◆ RECORDS SHOWN:
Segment Open

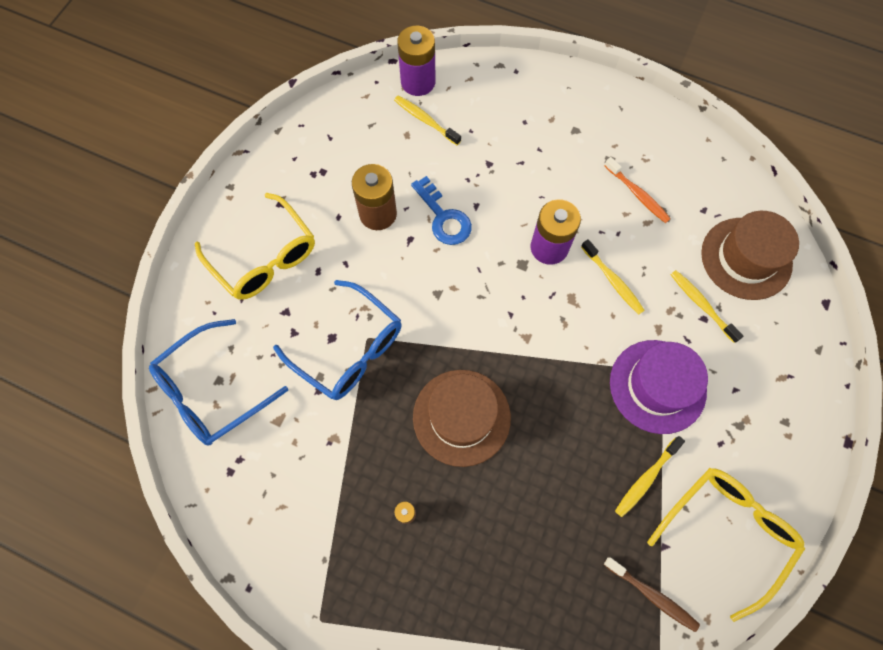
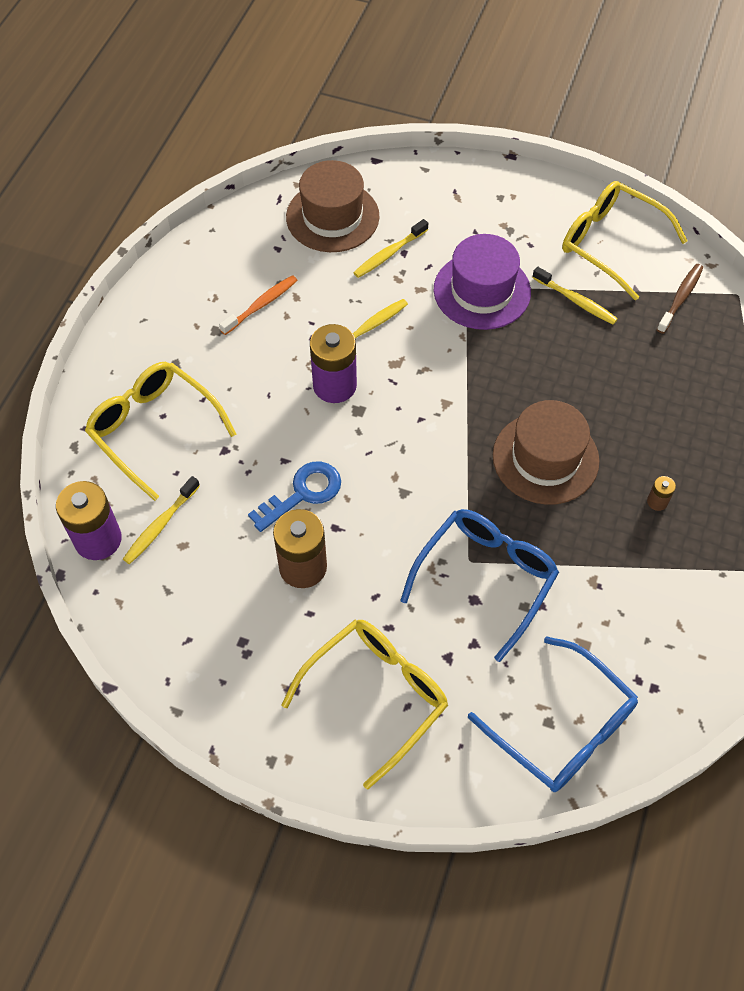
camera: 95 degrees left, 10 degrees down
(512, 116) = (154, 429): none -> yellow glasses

Segment Closed
Segment Open

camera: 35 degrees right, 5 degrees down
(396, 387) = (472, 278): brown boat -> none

Segment Closed
Segment Open

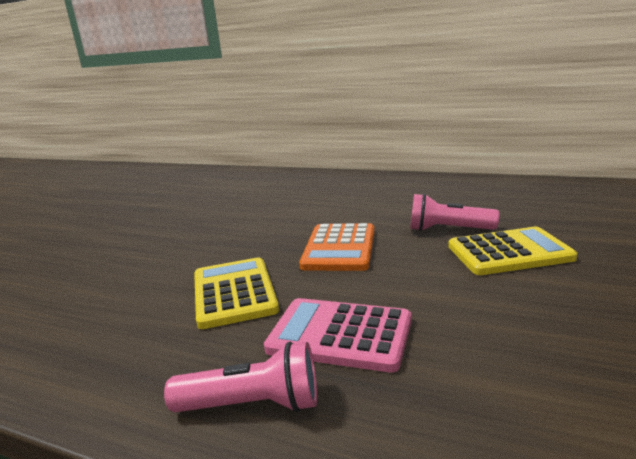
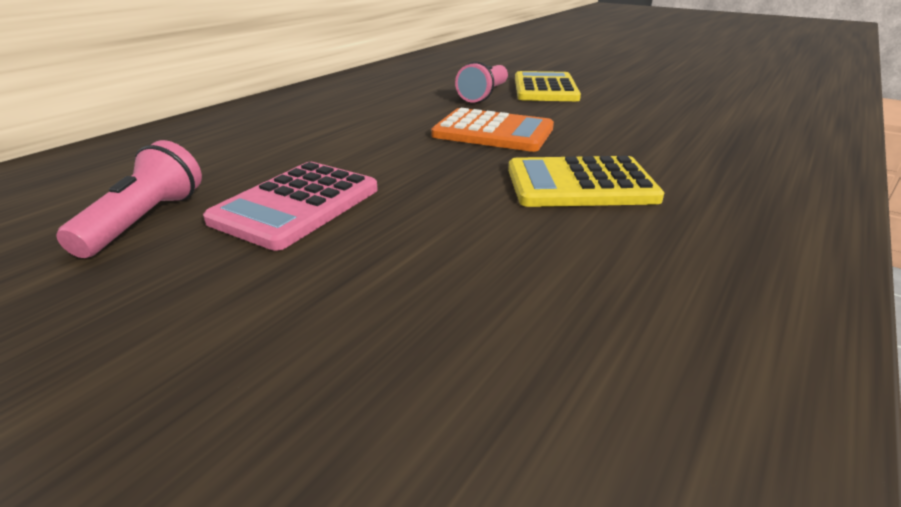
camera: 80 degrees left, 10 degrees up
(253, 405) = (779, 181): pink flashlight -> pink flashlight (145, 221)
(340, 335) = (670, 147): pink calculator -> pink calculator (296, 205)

Segment Closed

◆ WHAT THE TASK ASKS: Beginning at the line with "camera: 95 degrees left, 10 degrees down" and ending at the line with "(512, 116) = (154, 429): none", reproduce each line of the data above exactly, and add no other lines.

◆ SOLUTION FOR THIS PROBLEM:
camera: 95 degrees left, 10 degrees down
(512, 116) = (154, 429): none -> yellow glasses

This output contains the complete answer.